The entries below must be returned exactly as they stand.
+++
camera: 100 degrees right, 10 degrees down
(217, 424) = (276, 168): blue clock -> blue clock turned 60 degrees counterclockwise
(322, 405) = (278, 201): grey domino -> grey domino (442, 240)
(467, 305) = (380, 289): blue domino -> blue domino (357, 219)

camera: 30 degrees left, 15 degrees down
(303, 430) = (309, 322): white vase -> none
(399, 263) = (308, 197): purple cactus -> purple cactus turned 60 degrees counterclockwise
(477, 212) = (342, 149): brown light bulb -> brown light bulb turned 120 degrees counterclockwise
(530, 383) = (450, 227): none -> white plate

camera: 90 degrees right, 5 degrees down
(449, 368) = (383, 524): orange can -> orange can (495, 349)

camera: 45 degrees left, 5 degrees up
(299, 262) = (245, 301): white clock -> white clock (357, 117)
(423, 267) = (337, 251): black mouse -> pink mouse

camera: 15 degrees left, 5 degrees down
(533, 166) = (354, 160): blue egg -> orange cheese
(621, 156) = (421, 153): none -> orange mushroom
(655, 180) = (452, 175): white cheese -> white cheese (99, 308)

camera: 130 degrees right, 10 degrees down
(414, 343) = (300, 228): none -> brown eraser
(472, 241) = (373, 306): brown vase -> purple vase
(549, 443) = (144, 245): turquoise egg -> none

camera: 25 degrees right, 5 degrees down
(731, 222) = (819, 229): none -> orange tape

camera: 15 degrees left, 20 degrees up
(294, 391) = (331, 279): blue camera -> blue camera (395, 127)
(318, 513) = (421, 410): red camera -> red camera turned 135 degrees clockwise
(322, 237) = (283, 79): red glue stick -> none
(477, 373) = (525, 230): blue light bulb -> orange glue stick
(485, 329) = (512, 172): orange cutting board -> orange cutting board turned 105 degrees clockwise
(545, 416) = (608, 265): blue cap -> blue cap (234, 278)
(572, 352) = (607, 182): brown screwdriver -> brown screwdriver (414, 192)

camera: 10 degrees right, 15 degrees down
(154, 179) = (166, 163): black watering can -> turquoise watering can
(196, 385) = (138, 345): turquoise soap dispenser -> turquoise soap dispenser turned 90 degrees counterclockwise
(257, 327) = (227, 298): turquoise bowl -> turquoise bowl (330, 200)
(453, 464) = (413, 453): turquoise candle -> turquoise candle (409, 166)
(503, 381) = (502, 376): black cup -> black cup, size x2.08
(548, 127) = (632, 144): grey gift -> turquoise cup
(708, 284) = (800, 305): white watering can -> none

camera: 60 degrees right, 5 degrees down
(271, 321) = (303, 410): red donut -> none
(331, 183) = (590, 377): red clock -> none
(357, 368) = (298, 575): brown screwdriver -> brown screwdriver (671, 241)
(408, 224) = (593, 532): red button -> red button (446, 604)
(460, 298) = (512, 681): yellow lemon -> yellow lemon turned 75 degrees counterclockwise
+++
◆ EXERCISE RESULT:
camera: 100 degrees right, 10 degrees down
(217, 424) = (276, 168): blue clock -> blue clock turned 60 degrees counterclockwise
(322, 405) = (278, 201): grey domino -> grey domino (442, 240)
(467, 305) = (380, 289): blue domino -> blue domino (357, 219)

camera: 30 degrees left, 15 degrees down
(303, 430) = (309, 322): white vase -> none
(399, 263) = (308, 197): purple cactus -> purple cactus turned 60 degrees counterclockwise
(477, 212) = (342, 149): brown light bulb -> brown light bulb turned 120 degrees counterclockwise
(530, 383) = (450, 227): none -> white plate

camera: 90 degrees right, 5 degrees down
(449, 368) = (383, 524): orange can -> orange can (495, 349)

camera: 45 degrees left, 5 degrees up
(299, 262) = (245, 301): white clock -> white clock (357, 117)
(423, 267) = (337, 251): black mouse -> pink mouse

camera: 15 degrees left, 5 degrees down
(533, 166) = (354, 160): blue egg -> orange cheese
(621, 156) = (421, 153): none -> orange mushroom
(655, 180) = (452, 175): white cheese -> white cheese (99, 308)

camera: 130 degrees right, 10 degrees down
(414, 343) = (300, 228): none -> brown eraser
(472, 241) = (373, 306): brown vase -> purple vase
(549, 443) = (144, 245): turquoise egg -> none

camera: 25 degrees right, 5 degrees down
(731, 222) = (819, 229): none -> orange tape

camera: 15 degrees left, 20 degrees up
(294, 391) = (331, 279): blue camera -> blue camera (395, 127)
(318, 513) = (421, 410): red camera -> red camera turned 135 degrees clockwise
(322, 237) = (283, 79): red glue stick -> none
(477, 373) = (525, 230): blue light bulb -> orange glue stick
(485, 329) = (512, 172): orange cutting board -> orange cutting board turned 105 degrees clockwise
(545, 416) = (608, 265): blue cap -> blue cap (234, 278)
(572, 352) = (607, 182): brown screwdriver -> brown screwdriver (414, 192)

camera: 10 degrees right, 15 degrees down
(154, 179) = (166, 163): black watering can -> turquoise watering can
(196, 385) = (138, 345): turquoise soap dispenser -> turquoise soap dispenser turned 90 degrees counterclockwise
(257, 327) = (227, 298): turquoise bowl -> turquoise bowl (330, 200)
(453, 464) = (413, 453): turquoise candle -> turquoise candle (409, 166)
(503, 381) = (502, 376): black cup -> black cup, size x2.08
(548, 127) = (632, 144): grey gift -> turquoise cup
(708, 284) = (800, 305): white watering can -> none

camera: 60 degrees right, 5 degrees down
(271, 321) = (303, 410): red donut -> none
(331, 183) = (590, 377): red clock -> none
(357, 368) = (298, 575): brown screwdriver -> brown screwdriver (671, 241)
(408, 224) = (593, 532): red button -> red button (446, 604)
(460, 298) = (512, 681): yellow lemon -> yellow lemon turned 75 degrees counterclockwise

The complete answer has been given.